#### Exercise brief
Check the data underneath for lines holding the word "moved", and state only how many you find.

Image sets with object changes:
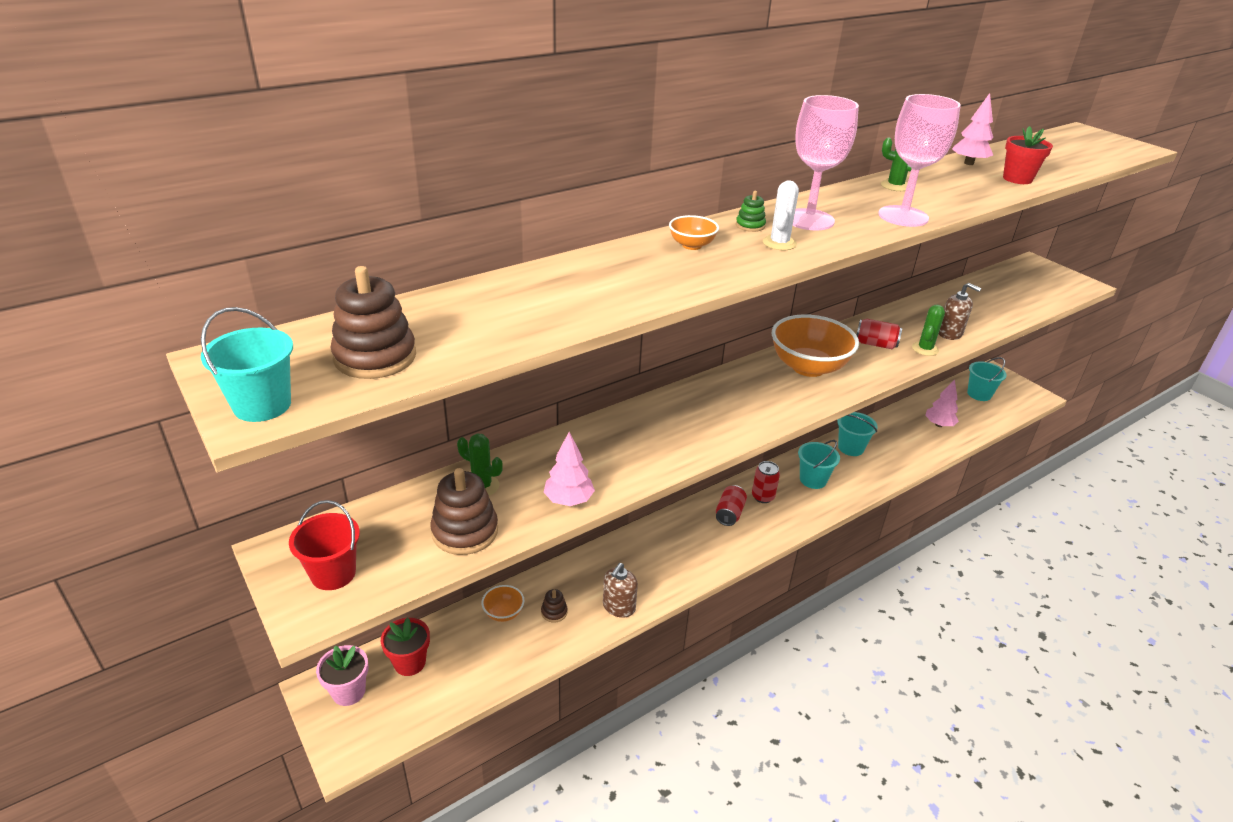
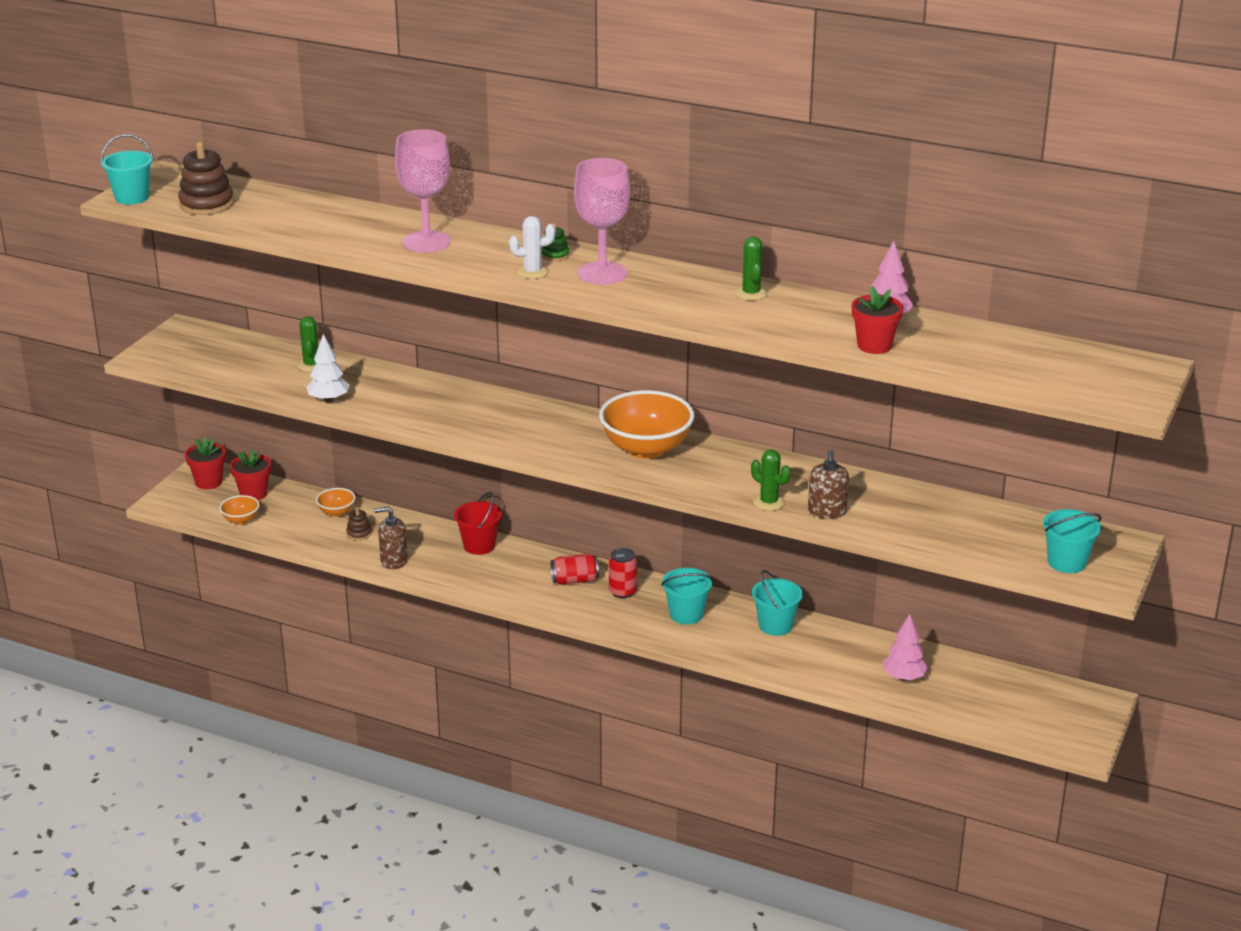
camera: 60 degrees right, 5 degrees down
red bucket [289,500,360,590] -> red bucket moved to [454,492,502,555]
pink flower pot [316,645,368,706] -> red flower pot [185,437,226,489]
brown stacking toy [430,468,498,555] -> none
pink tree [543,432,595,506] -> white tree [306,334,350,403]
orange bowl [669,215,719,250] -> orange bowl moved to [219,495,260,525]
red can [856,319,902,349] -> none
pink goblet [878,94,961,227] -> pink goblet moved to [395,129,451,253]
green cactus [912,305,945,356] -> green cactus turned 45 degrees clockwise [751,449,790,511]
turquoise bucket [967,357,1007,401] -> turquoise bucket moved to [1043,509,1101,573]

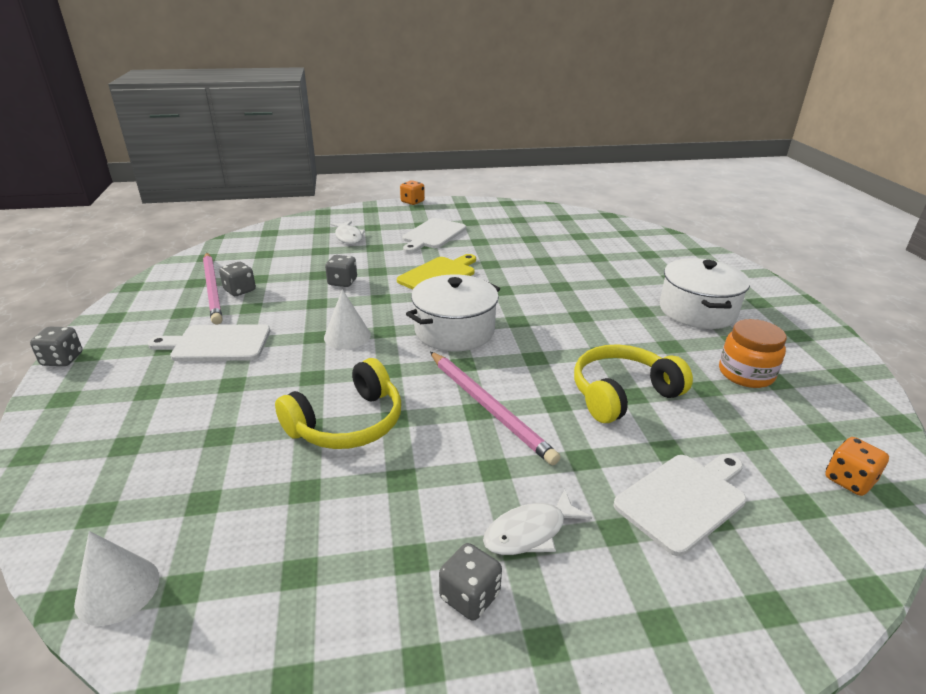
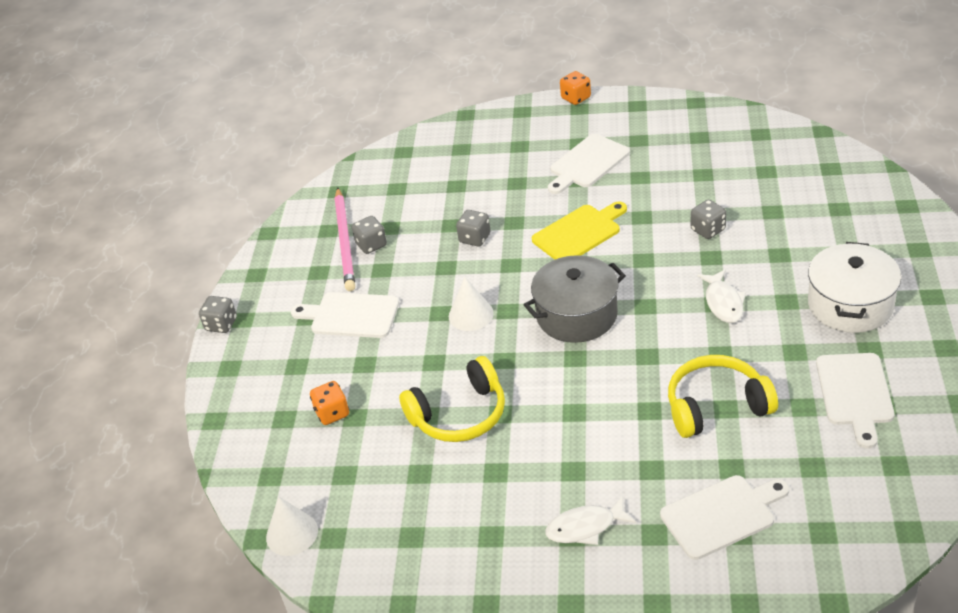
camera: 20 degrees right, 10 degrees up
white fish [331,221,365,244] -> white fish moved to [697,269,746,323]
white pot [406,275,500,351] -> grey pot [524,255,626,343]
pink pencil [430,352,561,465] -> none
grey dice [439,543,502,621] -> grey dice moved to [691,200,726,239]
orange jar [719,319,787,388] -> white cutting board [816,353,895,449]
orange dice [825,437,889,496] -> orange dice moved to [310,381,349,425]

#### The completed task
7